» **Task statement**
From the line containing "none -> green plate L1 level 1" down to the line containing "yellow plate O1", copy out the entries below exactly, both lines included, and nothing else; pictures do not belong in the copy.

» **Extracted records**
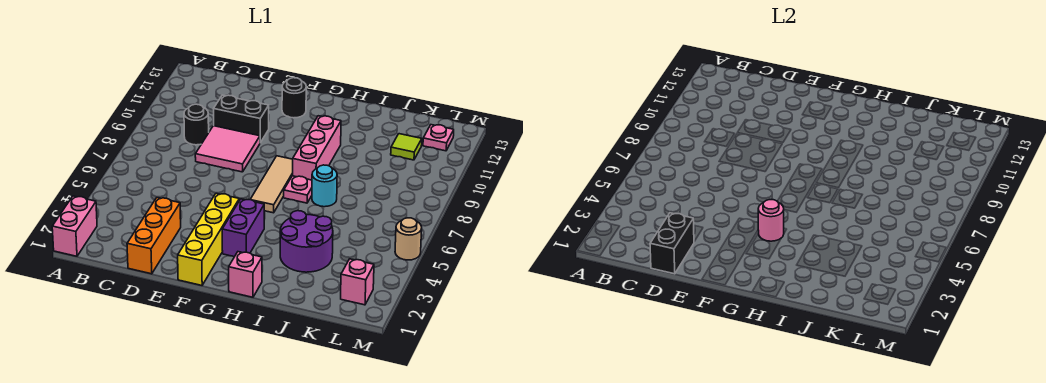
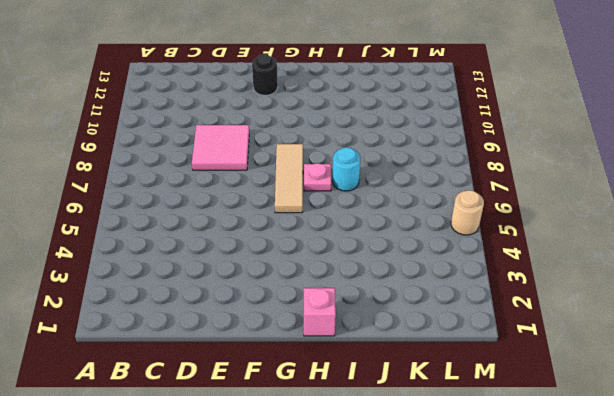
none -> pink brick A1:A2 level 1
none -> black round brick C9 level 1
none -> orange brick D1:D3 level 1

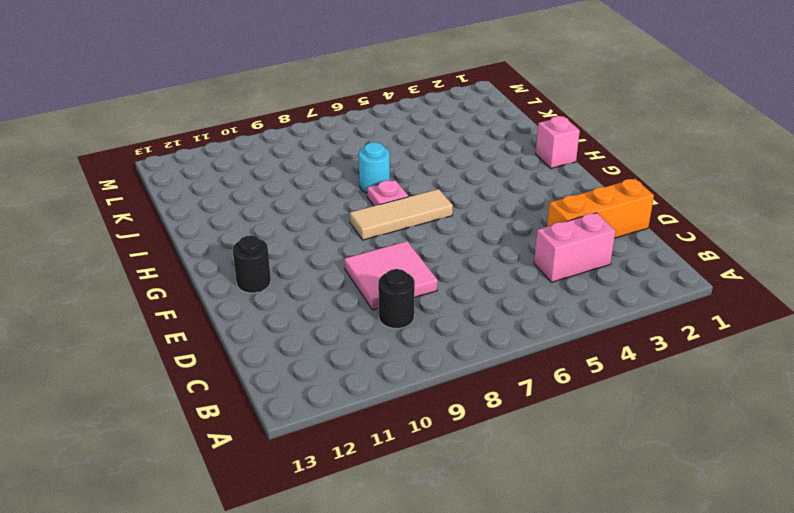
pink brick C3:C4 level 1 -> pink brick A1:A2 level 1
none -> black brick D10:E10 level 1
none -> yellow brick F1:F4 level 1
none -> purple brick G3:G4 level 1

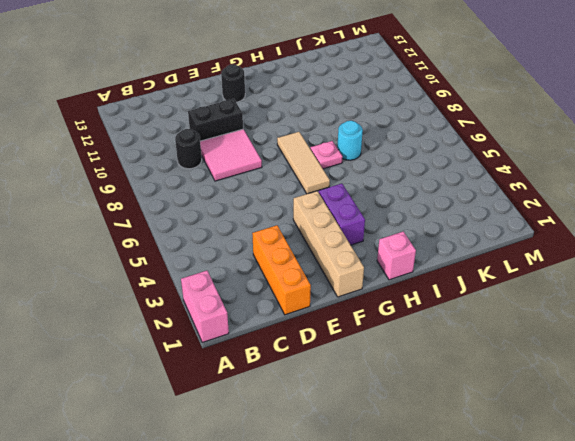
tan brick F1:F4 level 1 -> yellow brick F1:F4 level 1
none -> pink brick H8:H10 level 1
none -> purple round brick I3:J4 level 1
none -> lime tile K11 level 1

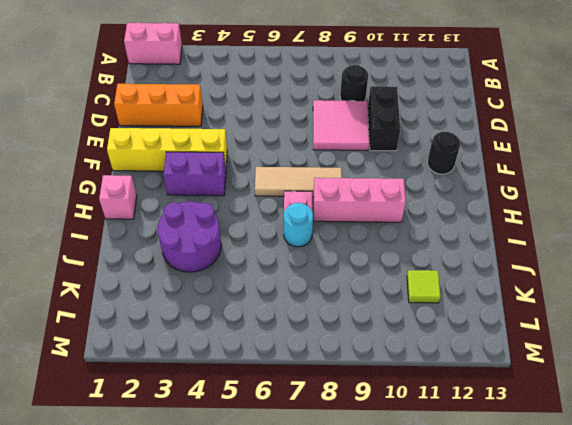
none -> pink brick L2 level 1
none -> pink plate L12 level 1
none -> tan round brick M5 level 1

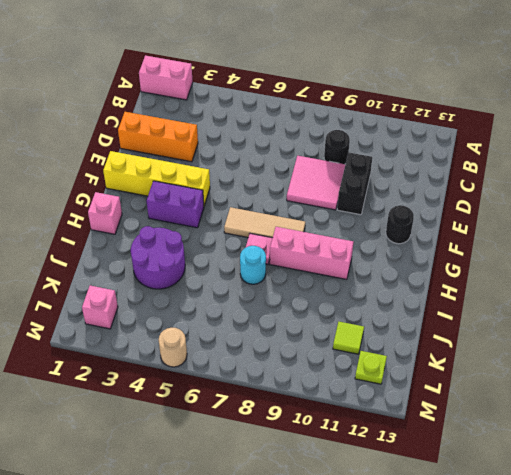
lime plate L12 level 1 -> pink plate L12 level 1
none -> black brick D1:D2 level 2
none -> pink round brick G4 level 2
* * *
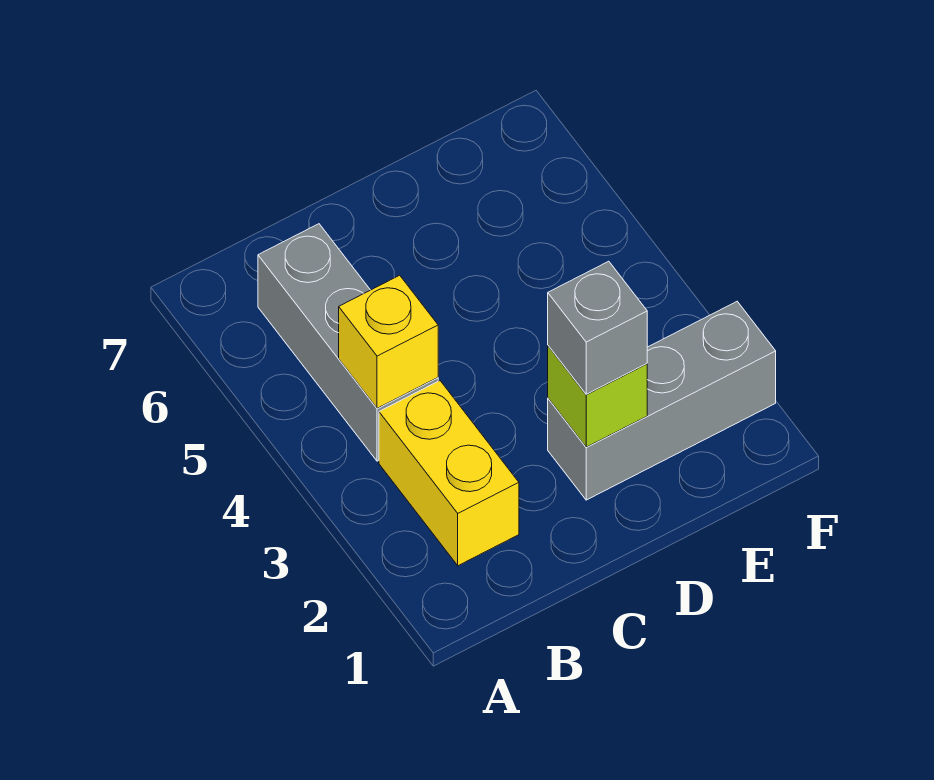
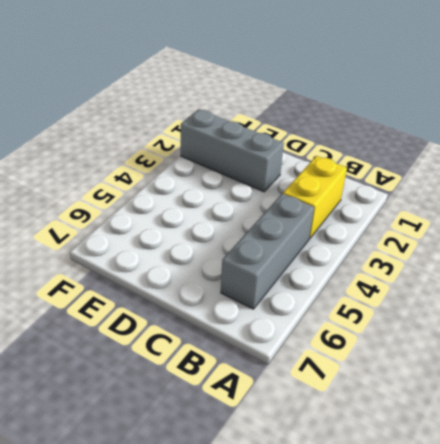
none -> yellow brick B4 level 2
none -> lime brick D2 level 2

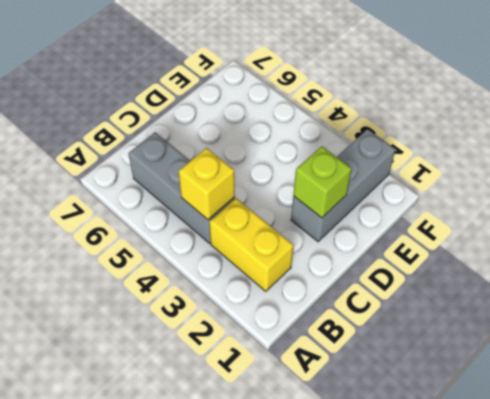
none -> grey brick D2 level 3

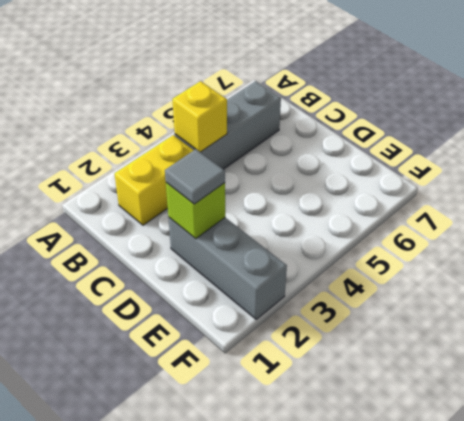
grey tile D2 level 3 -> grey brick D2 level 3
---
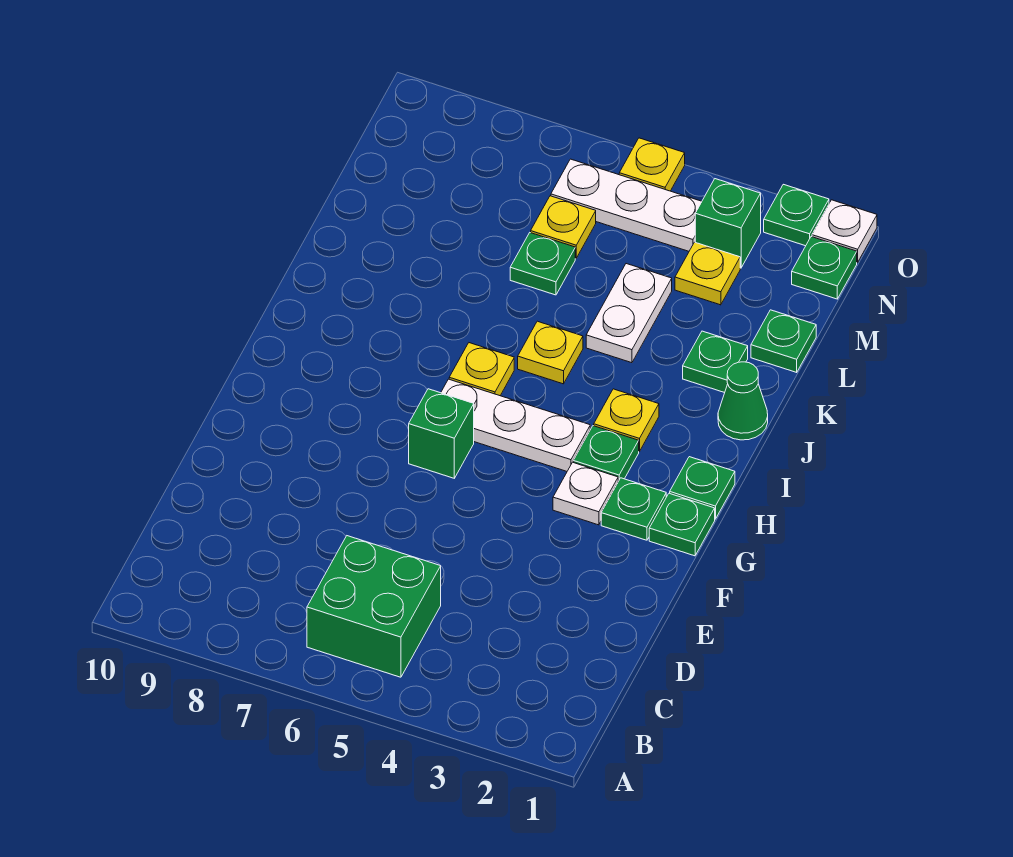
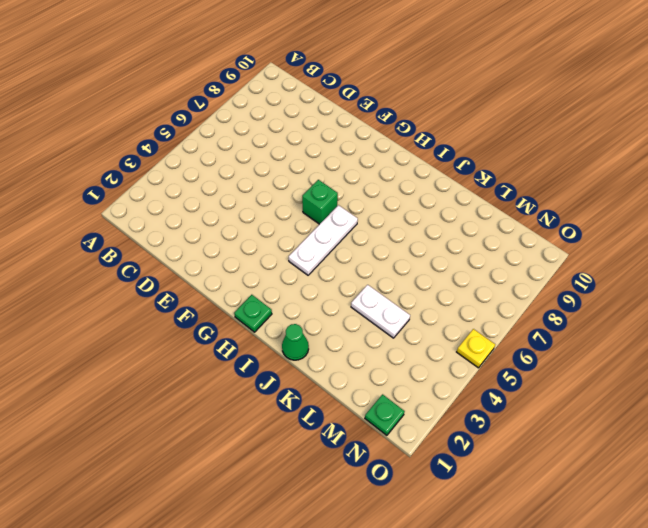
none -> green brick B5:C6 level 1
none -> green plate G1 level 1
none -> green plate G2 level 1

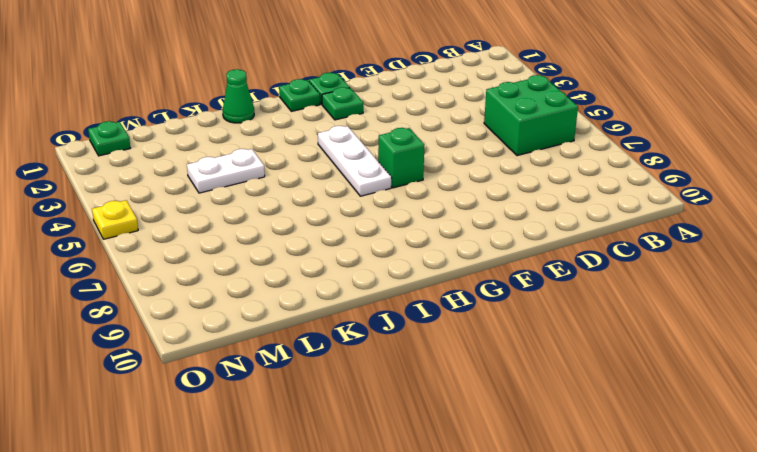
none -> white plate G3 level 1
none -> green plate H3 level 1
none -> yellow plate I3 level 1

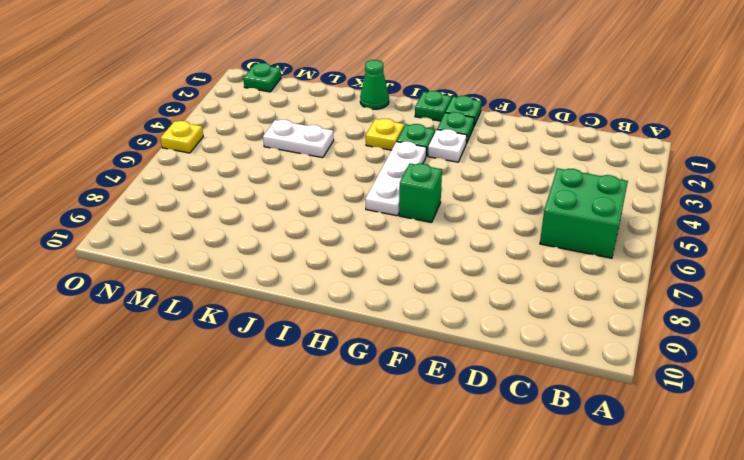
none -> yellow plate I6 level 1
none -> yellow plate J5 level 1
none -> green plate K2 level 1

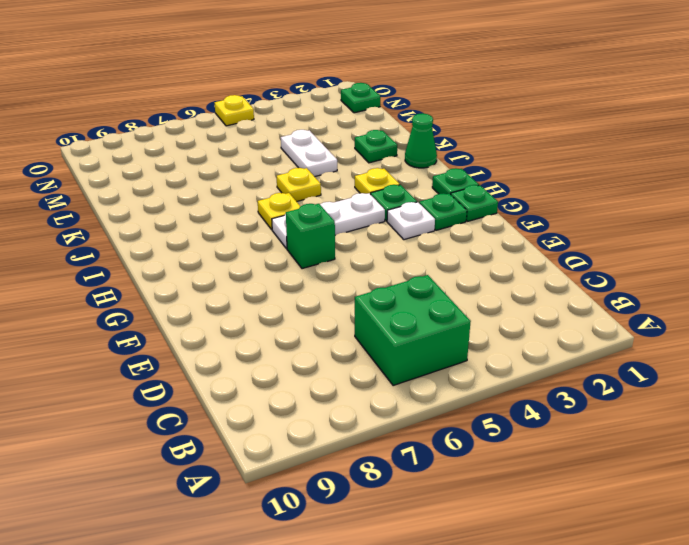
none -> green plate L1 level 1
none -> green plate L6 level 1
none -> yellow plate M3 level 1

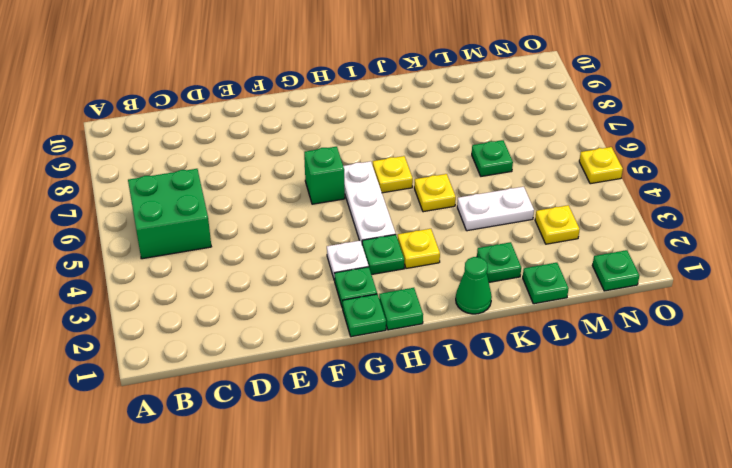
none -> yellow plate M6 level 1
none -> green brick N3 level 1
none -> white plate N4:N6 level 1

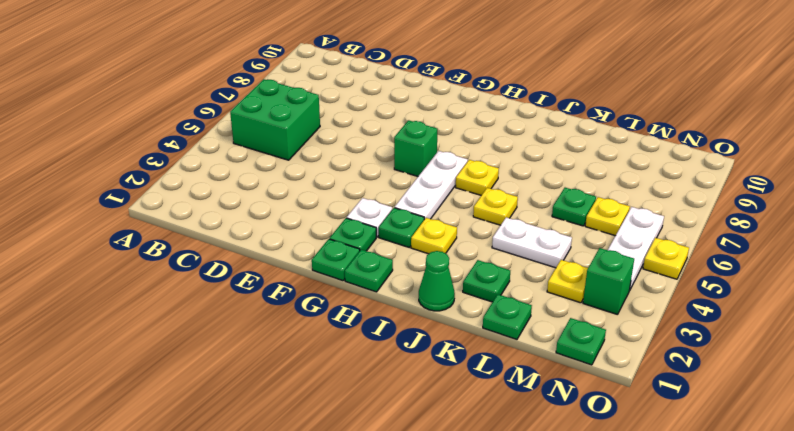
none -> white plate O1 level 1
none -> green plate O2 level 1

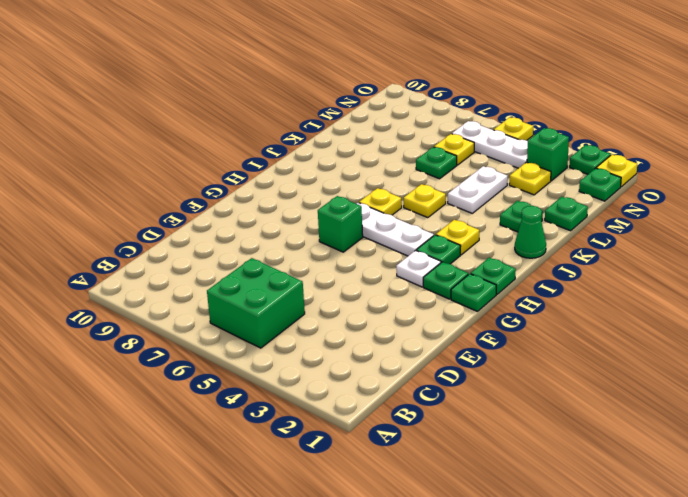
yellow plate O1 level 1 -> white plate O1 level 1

» **Solution to this problem**
none -> green plate L1 level 1
none -> green plate L6 level 1
none -> yellow plate M3 level 1

none -> yellow plate M6 level 1
none -> green brick N3 level 1
none -> white plate N4:N6 level 1

none -> white plate O1 level 1
none -> green plate O2 level 1

yellow plate O1 level 1 -> white plate O1 level 1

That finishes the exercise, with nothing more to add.